| ASSIGNED TASK |
Only the records, repeated exactly, should make up the response.

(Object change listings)
* * *

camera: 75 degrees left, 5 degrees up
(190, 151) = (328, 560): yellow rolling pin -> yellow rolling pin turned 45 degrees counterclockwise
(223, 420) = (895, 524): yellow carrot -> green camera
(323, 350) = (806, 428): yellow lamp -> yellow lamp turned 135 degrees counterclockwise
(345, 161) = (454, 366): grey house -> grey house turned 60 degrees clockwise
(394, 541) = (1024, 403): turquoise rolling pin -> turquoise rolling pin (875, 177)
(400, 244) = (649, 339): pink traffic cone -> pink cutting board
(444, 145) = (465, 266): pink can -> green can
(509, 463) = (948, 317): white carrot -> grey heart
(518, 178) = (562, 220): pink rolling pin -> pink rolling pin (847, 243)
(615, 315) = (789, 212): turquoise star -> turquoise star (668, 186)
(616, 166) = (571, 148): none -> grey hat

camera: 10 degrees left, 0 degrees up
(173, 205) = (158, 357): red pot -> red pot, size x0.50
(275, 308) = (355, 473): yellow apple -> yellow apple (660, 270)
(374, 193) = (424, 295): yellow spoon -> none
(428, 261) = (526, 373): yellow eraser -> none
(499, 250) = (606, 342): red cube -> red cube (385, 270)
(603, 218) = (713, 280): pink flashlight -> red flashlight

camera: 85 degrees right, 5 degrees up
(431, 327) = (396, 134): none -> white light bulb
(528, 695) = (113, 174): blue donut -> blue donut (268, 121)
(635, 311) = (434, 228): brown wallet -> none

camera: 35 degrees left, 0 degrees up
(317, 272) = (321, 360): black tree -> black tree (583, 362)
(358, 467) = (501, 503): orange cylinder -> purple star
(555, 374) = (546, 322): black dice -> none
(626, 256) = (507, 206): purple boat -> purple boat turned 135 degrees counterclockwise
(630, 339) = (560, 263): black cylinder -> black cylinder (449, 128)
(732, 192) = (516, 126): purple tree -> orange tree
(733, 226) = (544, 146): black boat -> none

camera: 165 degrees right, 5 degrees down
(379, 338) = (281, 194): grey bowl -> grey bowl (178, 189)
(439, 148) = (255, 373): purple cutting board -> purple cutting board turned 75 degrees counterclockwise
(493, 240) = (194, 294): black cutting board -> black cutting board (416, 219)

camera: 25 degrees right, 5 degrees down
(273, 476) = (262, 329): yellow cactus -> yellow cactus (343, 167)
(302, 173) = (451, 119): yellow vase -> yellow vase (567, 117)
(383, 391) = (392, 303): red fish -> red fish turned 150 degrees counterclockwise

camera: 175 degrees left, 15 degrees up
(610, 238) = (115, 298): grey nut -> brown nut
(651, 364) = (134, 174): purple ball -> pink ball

* * *

| TASK RESPONSE |
camera: 75 degrees left, 5 degrees up
(190, 151) = (328, 560): yellow rolling pin -> yellow rolling pin turned 45 degrees counterclockwise
(223, 420) = (895, 524): yellow carrot -> green camera
(323, 350) = (806, 428): yellow lamp -> yellow lamp turned 135 degrees counterclockwise
(345, 161) = (454, 366): grey house -> grey house turned 60 degrees clockwise
(394, 541) = (1024, 403): turquoise rolling pin -> turquoise rolling pin (875, 177)
(400, 244) = (649, 339): pink traffic cone -> pink cutting board
(444, 145) = (465, 266): pink can -> green can
(509, 463) = (948, 317): white carrot -> grey heart
(518, 178) = (562, 220): pink rolling pin -> pink rolling pin (847, 243)
(615, 315) = (789, 212): turquoise star -> turquoise star (668, 186)
(616, 166) = (571, 148): none -> grey hat

camera: 10 degrees left, 0 degrees up
(173, 205) = (158, 357): red pot -> red pot, size x0.50
(275, 308) = (355, 473): yellow apple -> yellow apple (660, 270)
(374, 193) = (424, 295): yellow spoon -> none
(428, 261) = (526, 373): yellow eraser -> none
(499, 250) = (606, 342): red cube -> red cube (385, 270)
(603, 218) = (713, 280): pink flashlight -> red flashlight

camera: 85 degrees right, 5 degrees up
(431, 327) = (396, 134): none -> white light bulb
(528, 695) = (113, 174): blue donut -> blue donut (268, 121)
(635, 311) = (434, 228): brown wallet -> none

camera: 35 degrees left, 0 degrees up
(317, 272) = (321, 360): black tree -> black tree (583, 362)
(358, 467) = (501, 503): orange cylinder -> purple star
(555, 374) = (546, 322): black dice -> none
(626, 256) = (507, 206): purple boat -> purple boat turned 135 degrees counterclockwise
(630, 339) = (560, 263): black cylinder -> black cylinder (449, 128)
(732, 192) = (516, 126): purple tree -> orange tree
(733, 226) = (544, 146): black boat -> none

camera: 165 degrees right, 5 degrees down
(379, 338) = (281, 194): grey bowl -> grey bowl (178, 189)
(439, 148) = (255, 373): purple cutting board -> purple cutting board turned 75 degrees counterclockwise
(493, 240) = (194, 294): black cutting board -> black cutting board (416, 219)

camera: 25 degrees right, 5 degrees down
(273, 476) = (262, 329): yellow cactus -> yellow cactus (343, 167)
(302, 173) = (451, 119): yellow vase -> yellow vase (567, 117)
(383, 391) = (392, 303): red fish -> red fish turned 150 degrees counterclockwise

camera: 175 degrees left, 15 degrees up
(610, 238) = (115, 298): grey nut -> brown nut
(651, 364) = (134, 174): purple ball -> pink ball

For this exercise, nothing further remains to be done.